Task item: Return the lines exactly as they stand, from the first of the material through the line containing "BUTTON (2nd from".

Source material:
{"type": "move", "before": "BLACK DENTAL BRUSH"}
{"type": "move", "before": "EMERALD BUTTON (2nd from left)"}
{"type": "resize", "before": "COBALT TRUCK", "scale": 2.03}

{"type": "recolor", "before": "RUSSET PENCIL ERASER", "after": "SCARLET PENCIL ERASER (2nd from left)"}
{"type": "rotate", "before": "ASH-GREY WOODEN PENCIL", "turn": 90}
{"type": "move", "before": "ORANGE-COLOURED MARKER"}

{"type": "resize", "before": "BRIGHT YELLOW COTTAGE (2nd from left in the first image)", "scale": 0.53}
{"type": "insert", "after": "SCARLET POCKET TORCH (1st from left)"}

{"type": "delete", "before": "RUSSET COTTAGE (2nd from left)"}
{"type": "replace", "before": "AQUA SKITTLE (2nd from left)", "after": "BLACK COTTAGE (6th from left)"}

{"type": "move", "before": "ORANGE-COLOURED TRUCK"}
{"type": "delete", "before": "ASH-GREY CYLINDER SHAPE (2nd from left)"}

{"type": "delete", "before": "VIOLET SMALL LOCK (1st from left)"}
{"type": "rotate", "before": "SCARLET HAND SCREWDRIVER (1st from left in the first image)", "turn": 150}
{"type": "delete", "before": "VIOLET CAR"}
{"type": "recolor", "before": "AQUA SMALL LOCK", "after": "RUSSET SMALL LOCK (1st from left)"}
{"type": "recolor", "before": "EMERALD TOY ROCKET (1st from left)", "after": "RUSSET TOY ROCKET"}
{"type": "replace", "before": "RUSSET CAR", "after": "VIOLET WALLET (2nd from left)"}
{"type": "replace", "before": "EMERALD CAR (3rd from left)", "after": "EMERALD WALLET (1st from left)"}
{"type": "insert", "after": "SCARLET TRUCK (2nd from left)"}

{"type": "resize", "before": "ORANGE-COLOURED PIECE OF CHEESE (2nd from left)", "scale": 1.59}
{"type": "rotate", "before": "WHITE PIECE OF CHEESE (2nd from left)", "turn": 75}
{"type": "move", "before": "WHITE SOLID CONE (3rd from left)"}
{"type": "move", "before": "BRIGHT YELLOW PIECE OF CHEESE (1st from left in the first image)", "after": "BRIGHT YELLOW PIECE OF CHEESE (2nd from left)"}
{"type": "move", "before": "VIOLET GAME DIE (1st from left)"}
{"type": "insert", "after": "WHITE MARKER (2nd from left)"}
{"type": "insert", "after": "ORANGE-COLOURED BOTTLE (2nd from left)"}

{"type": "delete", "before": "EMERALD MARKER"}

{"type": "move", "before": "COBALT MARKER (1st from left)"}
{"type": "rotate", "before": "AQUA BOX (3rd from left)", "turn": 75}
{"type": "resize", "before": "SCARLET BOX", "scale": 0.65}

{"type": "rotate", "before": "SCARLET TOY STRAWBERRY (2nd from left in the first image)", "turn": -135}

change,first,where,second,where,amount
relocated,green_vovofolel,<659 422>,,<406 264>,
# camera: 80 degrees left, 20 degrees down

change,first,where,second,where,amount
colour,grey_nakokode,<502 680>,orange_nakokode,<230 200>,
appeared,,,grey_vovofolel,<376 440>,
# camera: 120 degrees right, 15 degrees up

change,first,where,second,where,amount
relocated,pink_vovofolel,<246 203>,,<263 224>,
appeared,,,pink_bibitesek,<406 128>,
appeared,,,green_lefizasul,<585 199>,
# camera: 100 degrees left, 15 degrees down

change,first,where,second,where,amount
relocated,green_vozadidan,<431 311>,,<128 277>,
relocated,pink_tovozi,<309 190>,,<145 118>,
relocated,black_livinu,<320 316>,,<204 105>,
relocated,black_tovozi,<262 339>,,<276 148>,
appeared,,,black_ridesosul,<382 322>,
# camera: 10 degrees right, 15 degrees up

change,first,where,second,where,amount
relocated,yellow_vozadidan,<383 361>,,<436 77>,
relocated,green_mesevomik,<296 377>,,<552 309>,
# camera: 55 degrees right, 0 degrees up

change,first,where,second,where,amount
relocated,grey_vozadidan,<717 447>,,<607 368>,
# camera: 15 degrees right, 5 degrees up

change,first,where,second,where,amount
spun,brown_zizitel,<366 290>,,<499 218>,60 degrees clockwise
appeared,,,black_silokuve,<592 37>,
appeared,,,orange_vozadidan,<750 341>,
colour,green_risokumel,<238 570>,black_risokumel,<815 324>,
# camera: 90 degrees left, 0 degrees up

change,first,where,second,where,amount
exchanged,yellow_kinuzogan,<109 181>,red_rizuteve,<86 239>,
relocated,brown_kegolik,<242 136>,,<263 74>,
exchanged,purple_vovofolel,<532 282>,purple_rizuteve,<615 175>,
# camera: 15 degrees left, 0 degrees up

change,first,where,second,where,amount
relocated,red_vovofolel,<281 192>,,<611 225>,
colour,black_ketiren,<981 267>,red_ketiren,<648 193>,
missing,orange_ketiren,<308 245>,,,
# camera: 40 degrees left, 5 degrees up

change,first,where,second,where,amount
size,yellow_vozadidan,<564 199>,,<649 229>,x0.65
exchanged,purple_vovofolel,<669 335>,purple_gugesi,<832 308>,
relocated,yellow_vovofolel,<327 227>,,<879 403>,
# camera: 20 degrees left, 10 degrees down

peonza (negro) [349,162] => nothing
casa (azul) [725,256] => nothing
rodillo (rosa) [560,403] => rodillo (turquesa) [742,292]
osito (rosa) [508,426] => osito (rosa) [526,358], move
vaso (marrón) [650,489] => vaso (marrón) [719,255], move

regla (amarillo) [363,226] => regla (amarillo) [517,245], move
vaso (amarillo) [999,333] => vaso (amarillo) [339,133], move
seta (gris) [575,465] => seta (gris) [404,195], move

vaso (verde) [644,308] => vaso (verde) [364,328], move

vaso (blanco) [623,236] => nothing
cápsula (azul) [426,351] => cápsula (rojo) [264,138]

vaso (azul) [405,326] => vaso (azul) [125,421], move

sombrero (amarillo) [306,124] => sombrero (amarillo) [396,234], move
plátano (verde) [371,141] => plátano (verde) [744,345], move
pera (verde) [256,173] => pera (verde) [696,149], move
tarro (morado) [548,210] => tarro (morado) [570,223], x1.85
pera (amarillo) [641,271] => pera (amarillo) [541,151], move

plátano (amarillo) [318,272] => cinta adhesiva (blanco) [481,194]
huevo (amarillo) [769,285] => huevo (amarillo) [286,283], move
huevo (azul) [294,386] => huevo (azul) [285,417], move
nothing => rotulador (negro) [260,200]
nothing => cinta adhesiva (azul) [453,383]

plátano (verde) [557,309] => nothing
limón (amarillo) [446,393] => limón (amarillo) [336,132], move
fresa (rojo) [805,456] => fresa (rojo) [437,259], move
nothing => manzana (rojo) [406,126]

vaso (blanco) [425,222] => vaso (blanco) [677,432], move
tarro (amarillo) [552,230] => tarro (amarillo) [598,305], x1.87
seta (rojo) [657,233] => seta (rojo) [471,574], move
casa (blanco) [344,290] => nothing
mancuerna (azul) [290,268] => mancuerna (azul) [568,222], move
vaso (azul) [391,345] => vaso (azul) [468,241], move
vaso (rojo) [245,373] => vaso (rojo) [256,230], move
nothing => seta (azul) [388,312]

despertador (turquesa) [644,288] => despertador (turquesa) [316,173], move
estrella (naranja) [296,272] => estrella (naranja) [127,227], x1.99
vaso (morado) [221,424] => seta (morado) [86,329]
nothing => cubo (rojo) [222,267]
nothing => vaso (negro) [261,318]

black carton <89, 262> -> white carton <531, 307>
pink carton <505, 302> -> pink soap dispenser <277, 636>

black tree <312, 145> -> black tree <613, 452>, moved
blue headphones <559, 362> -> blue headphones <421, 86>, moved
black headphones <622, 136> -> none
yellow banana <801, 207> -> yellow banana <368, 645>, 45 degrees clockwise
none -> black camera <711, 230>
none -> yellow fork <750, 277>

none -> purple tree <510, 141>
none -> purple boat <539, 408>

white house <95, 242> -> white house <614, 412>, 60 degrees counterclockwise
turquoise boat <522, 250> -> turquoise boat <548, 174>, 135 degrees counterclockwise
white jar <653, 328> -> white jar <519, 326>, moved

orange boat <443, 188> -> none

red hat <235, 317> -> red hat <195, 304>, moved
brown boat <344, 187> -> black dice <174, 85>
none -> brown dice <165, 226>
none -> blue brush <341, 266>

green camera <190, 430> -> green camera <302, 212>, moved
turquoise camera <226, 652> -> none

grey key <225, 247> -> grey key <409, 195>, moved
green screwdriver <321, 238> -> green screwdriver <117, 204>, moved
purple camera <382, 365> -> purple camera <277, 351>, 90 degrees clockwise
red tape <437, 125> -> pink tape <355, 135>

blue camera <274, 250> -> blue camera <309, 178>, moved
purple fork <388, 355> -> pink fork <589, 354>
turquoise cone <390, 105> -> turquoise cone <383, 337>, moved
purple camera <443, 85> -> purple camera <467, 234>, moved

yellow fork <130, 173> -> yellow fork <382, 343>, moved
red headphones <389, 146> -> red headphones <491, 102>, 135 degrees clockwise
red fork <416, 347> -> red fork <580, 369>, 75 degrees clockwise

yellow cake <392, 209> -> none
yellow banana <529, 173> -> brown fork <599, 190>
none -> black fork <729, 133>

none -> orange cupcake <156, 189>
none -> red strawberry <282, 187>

Answer to this exercise:
{"type": "move", "before": "BLACK DENTAL BRUSH"}
{"type": "move", "before": "EMERALD BUTTON (2nd from left)"}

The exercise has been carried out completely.